Information provided —
========================================================================

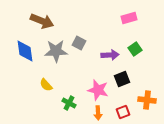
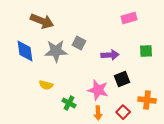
green square: moved 11 px right, 2 px down; rotated 32 degrees clockwise
yellow semicircle: rotated 32 degrees counterclockwise
red square: rotated 24 degrees counterclockwise
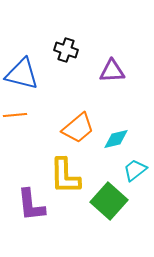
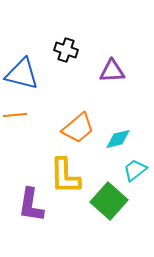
cyan diamond: moved 2 px right
purple L-shape: rotated 15 degrees clockwise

========================================================================

Work instruction —
The pictures should be dropped, and every line above should be set down again exactly.

Response below —
green square: moved 11 px right, 2 px down; rotated 32 degrees clockwise
yellow semicircle: rotated 32 degrees counterclockwise
red square: rotated 24 degrees counterclockwise
cyan diamond: moved 2 px right
purple L-shape: rotated 15 degrees clockwise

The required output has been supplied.